⟨

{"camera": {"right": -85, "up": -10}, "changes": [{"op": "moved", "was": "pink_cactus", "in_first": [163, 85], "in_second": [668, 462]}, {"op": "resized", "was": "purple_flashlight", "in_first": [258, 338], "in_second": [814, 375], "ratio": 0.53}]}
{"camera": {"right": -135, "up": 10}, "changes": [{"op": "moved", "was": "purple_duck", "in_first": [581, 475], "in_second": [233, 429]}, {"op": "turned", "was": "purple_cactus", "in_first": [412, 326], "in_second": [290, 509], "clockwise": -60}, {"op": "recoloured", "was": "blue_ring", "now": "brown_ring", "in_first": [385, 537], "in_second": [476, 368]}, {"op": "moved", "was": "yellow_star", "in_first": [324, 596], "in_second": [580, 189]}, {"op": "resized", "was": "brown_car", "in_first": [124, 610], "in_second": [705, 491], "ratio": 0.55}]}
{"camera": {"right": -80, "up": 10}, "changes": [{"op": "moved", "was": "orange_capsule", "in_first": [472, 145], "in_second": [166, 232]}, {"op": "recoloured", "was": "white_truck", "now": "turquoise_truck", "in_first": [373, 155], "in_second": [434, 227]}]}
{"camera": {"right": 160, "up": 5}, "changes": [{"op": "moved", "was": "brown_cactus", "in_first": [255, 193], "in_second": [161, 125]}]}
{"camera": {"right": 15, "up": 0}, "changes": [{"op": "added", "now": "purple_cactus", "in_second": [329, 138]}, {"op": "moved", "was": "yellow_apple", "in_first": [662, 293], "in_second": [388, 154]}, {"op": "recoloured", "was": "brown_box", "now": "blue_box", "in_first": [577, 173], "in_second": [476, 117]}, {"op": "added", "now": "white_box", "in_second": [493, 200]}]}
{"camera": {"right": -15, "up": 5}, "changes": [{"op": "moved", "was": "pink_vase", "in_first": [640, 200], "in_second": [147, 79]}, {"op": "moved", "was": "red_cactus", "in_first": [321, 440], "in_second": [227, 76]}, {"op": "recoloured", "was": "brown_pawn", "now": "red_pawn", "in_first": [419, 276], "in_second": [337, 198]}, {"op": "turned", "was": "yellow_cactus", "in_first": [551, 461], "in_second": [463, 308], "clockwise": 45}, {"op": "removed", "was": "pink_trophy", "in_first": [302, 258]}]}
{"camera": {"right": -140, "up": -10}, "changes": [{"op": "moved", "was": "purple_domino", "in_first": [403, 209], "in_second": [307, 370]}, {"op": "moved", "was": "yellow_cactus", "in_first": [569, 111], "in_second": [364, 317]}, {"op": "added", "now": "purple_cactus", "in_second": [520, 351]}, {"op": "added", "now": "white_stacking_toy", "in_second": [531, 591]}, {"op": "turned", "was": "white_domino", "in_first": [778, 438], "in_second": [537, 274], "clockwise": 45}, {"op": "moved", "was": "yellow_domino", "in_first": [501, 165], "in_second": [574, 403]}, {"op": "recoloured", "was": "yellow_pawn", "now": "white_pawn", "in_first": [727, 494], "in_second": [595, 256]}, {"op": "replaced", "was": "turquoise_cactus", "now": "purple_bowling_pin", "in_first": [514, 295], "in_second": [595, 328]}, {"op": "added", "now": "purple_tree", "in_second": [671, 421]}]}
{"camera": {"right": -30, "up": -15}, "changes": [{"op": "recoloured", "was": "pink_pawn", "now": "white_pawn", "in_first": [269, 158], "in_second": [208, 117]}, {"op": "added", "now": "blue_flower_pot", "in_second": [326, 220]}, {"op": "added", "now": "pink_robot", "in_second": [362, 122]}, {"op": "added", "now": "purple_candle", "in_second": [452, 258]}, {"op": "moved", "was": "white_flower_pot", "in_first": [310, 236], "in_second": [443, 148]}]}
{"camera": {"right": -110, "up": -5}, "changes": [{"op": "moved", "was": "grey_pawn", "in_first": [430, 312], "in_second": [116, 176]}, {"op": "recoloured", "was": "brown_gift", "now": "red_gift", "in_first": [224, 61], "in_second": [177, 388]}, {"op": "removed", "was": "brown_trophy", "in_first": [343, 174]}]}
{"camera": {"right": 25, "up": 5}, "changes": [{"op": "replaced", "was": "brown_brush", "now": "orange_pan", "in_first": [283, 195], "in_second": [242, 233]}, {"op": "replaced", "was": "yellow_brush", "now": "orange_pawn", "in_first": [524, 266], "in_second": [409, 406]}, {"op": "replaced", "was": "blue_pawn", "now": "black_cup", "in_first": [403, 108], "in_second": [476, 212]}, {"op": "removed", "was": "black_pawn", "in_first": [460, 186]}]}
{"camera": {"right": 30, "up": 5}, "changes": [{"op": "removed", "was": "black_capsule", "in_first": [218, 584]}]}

⟩

## About this task
Only an exact transcription of all the records above counts as an answer.

## Response
{"camera": {"right": -85, "up": -10}, "changes": [{"op": "moved", "was": "pink_cactus", "in_first": [163, 85], "in_second": [668, 462]}, {"op": "resized", "was": "purple_flashlight", "in_first": [258, 338], "in_second": [814, 375], "ratio": 0.53}]}
{"camera": {"right": -135, "up": 10}, "changes": [{"op": "moved", "was": "purple_duck", "in_first": [581, 475], "in_second": [233, 429]}, {"op": "turned", "was": "purple_cactus", "in_first": [412, 326], "in_second": [290, 509], "clockwise": -60}, {"op": "recoloured", "was": "blue_ring", "now": "brown_ring", "in_first": [385, 537], "in_second": [476, 368]}, {"op": "moved", "was": "yellow_star", "in_first": [324, 596], "in_second": [580, 189]}, {"op": "resized", "was": "brown_car", "in_first": [124, 610], "in_second": [705, 491], "ratio": 0.55}]}
{"camera": {"right": -80, "up": 10}, "changes": [{"op": "moved", "was": "orange_capsule", "in_first": [472, 145], "in_second": [166, 232]}, {"op": "recoloured", "was": "white_truck", "now": "turquoise_truck", "in_first": [373, 155], "in_second": [434, 227]}]}
{"camera": {"right": 160, "up": 5}, "changes": [{"op": "moved", "was": "brown_cactus", "in_first": [255, 193], "in_second": [161, 125]}]}
{"camera": {"right": 15, "up": 0}, "changes": [{"op": "added", "now": "purple_cactus", "in_second": [329, 138]}, {"op": "moved", "was": "yellow_apple", "in_first": [662, 293], "in_second": [388, 154]}, {"op": "recoloured", "was": "brown_box", "now": "blue_box", "in_first": [577, 173], "in_second": [476, 117]}, {"op": "added", "now": "white_box", "in_second": [493, 200]}]}
{"camera": {"right": -15, "up": 5}, "changes": [{"op": "moved", "was": "pink_vase", "in_first": [640, 200], "in_second": [147, 79]}, {"op": "moved", "was": "red_cactus", "in_first": [321, 440], "in_second": [227, 76]}, {"op": "recoloured", "was": "brown_pawn", "now": "red_pawn", "in_first": [419, 276], "in_second": [337, 198]}, {"op": "turned", "was": "yellow_cactus", "in_first": [551, 461], "in_second": [463, 308], "clockwise": 45}, {"op": "removed", "was": "pink_trophy", "in_first": [302, 258]}]}
{"camera": {"right": -140, "up": -10}, "changes": [{"op": "moved", "was": "purple_domino", "in_first": [403, 209], "in_second": [307, 370]}, {"op": "moved", "was": "yellow_cactus", "in_first": [569, 111], "in_second": [364, 317]}, {"op": "added", "now": "purple_cactus", "in_second": [520, 351]}, {"op": "added", "now": "white_stacking_toy", "in_second": [531, 591]}, {"op": "turned", "was": "white_domino", "in_first": [778, 438], "in_second": [537, 274], "clockwise": 45}, {"op": "moved", "was": "yellow_domino", "in_first": [501, 165], "in_second": [574, 403]}, {"op": "recoloured", "was": "yellow_pawn", "now": "white_pawn", "in_first": [727, 494], "in_second": [595, 256]}, {"op": "replaced", "was": "turquoise_cactus", "now": "purple_bowling_pin", "in_first": [514, 295], "in_second": [595, 328]}, {"op": "added", "now": "purple_tree", "in_second": [671, 421]}]}
{"camera": {"right": -30, "up": -15}, "changes": [{"op": "recoloured", "was": "pink_pawn", "now": "white_pawn", "in_first": [269, 158], "in_second": [208, 117]}, {"op": "added", "now": "blue_flower_pot", "in_second": [326, 220]}, {"op": "added", "now": "pink_robot", "in_second": [362, 122]}, {"op": "added", "now": "purple_candle", "in_second": [452, 258]}, {"op": "moved", "was": "white_flower_pot", "in_first": [310, 236], "in_second": [443, 148]}]}
{"camera": {"right": -110, "up": -5}, "changes": [{"op": "moved", "was": "grey_pawn", "in_first": [430, 312], "in_second": [116, 176]}, {"op": "recoloured", "was": "brown_gift", "now": "red_gift", "in_first": [224, 61], "in_second": [177, 388]}, {"op": "removed", "was": "brown_trophy", "in_first": [343, 174]}]}
{"camera": {"right": 25, "up": 5}, "changes": [{"op": "replaced", "was": "brown_brush", "now": "orange_pan", "in_first": [283, 195], "in_second": [242, 233]}, {"op": "replaced", "was": "yellow_brush", "now": "orange_pawn", "in_first": [524, 266], "in_second": [409, 406]}, {"op": "replaced", "was": "blue_pawn", "now": "black_cup", "in_first": [403, 108], "in_second": [476, 212]}, {"op": "removed", "was": "black_pawn", "in_first": [460, 186]}]}
{"camera": {"right": 30, "up": 5}, "changes": [{"op": "removed", "was": "black_capsule", "in_first": [218, 584]}]}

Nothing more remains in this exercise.